* [THE TASK]: From top to bottom, write out the listing exactly and skip every picture.

* [DATA EXCERPT]:
-=-=-

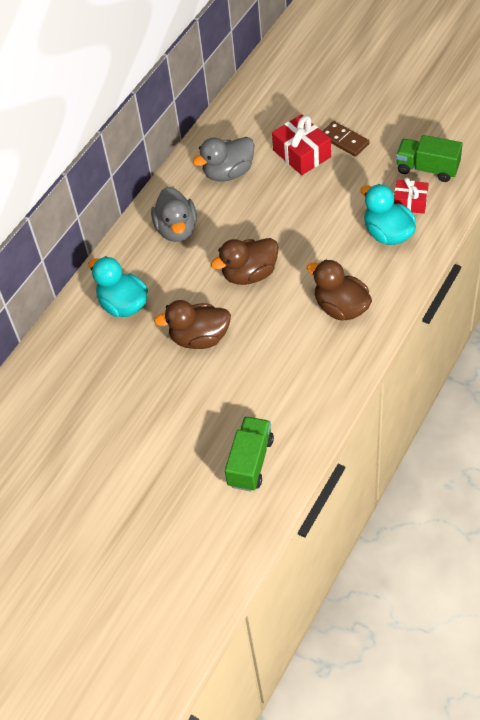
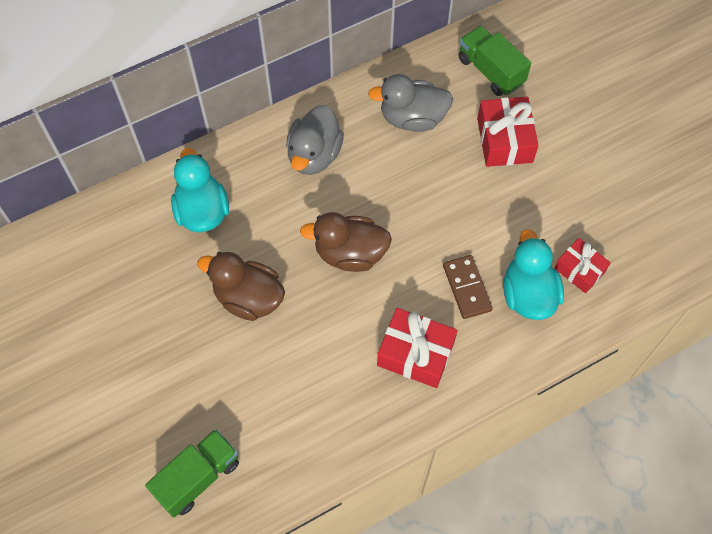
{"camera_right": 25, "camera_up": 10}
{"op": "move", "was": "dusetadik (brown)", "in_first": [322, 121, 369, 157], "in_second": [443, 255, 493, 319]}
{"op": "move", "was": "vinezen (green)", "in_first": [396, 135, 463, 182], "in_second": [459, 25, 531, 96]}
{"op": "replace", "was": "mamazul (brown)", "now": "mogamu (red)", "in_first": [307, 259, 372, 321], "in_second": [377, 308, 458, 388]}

-=-=-

* [WRITTEN SOLUTION]:
{"camera_right": 25, "camera_up": 10}
{"op": "move", "was": "dusetadik (brown)", "in_first": [322, 121, 369, 157], "in_second": [443, 255, 493, 319]}
{"op": "move", "was": "vinezen (green)", "in_first": [396, 135, 463, 182], "in_second": [459, 25, 531, 96]}
{"op": "replace", "was": "mamazul (brown)", "now": "mogamu (red)", "in_first": [307, 259, 372, 321], "in_second": [377, 308, 458, 388]}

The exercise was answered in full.